From the listing below, pull each line that includes "green".

### Supplied material
>>>
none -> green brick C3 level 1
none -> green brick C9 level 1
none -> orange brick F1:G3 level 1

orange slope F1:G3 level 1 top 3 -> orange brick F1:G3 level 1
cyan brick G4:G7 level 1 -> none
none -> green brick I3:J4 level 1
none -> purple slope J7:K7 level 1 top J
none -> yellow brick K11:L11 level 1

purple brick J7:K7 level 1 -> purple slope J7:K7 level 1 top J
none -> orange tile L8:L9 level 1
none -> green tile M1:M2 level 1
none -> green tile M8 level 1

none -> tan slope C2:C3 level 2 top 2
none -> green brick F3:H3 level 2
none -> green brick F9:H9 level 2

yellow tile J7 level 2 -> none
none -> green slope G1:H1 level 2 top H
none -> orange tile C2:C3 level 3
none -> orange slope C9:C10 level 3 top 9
<<<
### Written response
none -> green brick C3 level 1
none -> green brick C9 level 1
none -> green brick I3:J4 level 1
none -> green tile M1:M2 level 1
none -> green tile M8 level 1
none -> green brick F3:H3 level 2
none -> green brick F9:H9 level 2
none -> green slope G1:H1 level 2 top H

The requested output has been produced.